Segment Start: DATA IN THIS EXERCISE

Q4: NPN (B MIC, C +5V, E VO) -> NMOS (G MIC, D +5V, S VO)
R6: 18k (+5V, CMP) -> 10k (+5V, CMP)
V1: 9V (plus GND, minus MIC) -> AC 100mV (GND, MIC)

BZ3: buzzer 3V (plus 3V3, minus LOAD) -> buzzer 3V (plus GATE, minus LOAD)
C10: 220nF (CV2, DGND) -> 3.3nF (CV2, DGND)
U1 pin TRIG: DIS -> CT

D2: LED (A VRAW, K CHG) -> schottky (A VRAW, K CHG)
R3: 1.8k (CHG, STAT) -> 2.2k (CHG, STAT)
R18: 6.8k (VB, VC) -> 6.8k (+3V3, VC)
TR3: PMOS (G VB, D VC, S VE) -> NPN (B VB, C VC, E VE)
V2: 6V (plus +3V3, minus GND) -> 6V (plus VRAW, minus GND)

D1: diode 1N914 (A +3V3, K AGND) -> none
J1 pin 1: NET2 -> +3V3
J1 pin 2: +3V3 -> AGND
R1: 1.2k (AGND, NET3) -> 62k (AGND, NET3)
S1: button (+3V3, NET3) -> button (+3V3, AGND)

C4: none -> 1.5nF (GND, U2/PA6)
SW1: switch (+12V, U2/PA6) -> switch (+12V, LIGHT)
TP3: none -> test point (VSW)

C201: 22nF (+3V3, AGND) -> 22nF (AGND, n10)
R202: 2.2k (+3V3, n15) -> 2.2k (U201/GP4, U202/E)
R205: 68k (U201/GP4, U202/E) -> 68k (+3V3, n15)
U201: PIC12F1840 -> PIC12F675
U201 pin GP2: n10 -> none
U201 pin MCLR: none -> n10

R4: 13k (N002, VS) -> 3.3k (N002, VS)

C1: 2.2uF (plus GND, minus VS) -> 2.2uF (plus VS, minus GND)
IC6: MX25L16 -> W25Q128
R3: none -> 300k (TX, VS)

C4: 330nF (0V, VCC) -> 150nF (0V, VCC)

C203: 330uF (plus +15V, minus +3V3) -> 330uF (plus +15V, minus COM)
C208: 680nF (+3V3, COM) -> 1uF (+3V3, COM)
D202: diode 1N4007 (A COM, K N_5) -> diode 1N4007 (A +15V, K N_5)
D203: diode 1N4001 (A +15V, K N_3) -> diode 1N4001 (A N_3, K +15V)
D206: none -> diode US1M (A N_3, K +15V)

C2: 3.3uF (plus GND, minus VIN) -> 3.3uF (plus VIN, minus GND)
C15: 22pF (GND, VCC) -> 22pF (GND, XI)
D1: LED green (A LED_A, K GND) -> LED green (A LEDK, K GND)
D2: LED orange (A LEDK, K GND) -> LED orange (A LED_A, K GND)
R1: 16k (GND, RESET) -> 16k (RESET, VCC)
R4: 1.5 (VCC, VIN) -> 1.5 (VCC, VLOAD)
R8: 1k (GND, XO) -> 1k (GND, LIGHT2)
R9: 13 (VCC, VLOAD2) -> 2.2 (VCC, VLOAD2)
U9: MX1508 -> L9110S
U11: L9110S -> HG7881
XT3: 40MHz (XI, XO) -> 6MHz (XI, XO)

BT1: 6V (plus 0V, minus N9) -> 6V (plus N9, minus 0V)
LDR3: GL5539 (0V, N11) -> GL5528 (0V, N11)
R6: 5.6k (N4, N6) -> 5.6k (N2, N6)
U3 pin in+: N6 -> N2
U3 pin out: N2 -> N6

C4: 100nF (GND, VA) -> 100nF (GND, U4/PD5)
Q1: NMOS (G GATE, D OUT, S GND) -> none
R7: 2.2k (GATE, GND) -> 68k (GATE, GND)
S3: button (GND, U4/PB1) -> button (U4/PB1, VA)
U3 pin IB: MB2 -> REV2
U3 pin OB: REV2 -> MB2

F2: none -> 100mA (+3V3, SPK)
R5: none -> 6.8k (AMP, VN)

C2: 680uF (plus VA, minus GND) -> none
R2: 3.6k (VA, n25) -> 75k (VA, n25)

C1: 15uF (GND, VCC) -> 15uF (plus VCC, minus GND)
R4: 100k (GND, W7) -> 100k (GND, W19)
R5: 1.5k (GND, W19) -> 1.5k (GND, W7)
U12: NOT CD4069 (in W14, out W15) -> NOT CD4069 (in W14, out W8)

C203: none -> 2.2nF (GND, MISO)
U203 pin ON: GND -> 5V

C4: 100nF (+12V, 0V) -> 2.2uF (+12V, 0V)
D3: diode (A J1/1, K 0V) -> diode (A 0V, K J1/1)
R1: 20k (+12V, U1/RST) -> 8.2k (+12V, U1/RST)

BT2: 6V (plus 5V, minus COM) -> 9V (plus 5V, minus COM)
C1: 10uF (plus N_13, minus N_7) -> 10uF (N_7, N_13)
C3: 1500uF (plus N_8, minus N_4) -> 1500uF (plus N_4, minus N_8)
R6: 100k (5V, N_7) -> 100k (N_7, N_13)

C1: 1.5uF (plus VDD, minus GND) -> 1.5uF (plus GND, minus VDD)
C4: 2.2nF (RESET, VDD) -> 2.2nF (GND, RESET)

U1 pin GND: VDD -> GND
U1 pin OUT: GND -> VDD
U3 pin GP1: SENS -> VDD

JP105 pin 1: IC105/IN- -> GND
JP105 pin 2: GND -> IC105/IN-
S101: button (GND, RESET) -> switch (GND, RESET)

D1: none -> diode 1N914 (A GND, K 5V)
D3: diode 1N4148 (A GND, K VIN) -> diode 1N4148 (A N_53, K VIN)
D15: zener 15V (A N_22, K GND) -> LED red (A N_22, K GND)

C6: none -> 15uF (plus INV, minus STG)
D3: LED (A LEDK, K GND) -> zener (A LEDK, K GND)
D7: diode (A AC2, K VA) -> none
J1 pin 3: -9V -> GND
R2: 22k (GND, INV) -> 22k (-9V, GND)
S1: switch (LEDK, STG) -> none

Segment End: DATA IN THIS EXERCISE

**YOUR INSTRUCTIONS**: Take the stretch of lines above from the one containing "C201: 22nF (+3V3, AGND) -> 22nF (AGND, n10)" through the one containing "D203: diode 1N4001" and repeat it exactly, adding no other line.

**EXERCISE RESPONSE**:
C201: 22nF (+3V3, AGND) -> 22nF (AGND, n10)
R202: 2.2k (+3V3, n15) -> 2.2k (U201/GP4, U202/E)
R205: 68k (U201/GP4, U202/E) -> 68k (+3V3, n15)
U201: PIC12F1840 -> PIC12F675
U201 pin GP2: n10 -> none
U201 pin MCLR: none -> n10

R4: 13k (N002, VS) -> 3.3k (N002, VS)

C1: 2.2uF (plus GND, minus VS) -> 2.2uF (plus VS, minus GND)
IC6: MX25L16 -> W25Q128
R3: none -> 300k (TX, VS)

C4: 330nF (0V, VCC) -> 150nF (0V, VCC)

C203: 330uF (plus +15V, minus +3V3) -> 330uF (plus +15V, minus COM)
C208: 680nF (+3V3, COM) -> 1uF (+3V3, COM)
D202: diode 1N4007 (A COM, K N_5) -> diode 1N4007 (A +15V, K N_5)
D203: diode 1N4001 (A +15V, K N_3) -> diode 1N4001 (A N_3, K +15V)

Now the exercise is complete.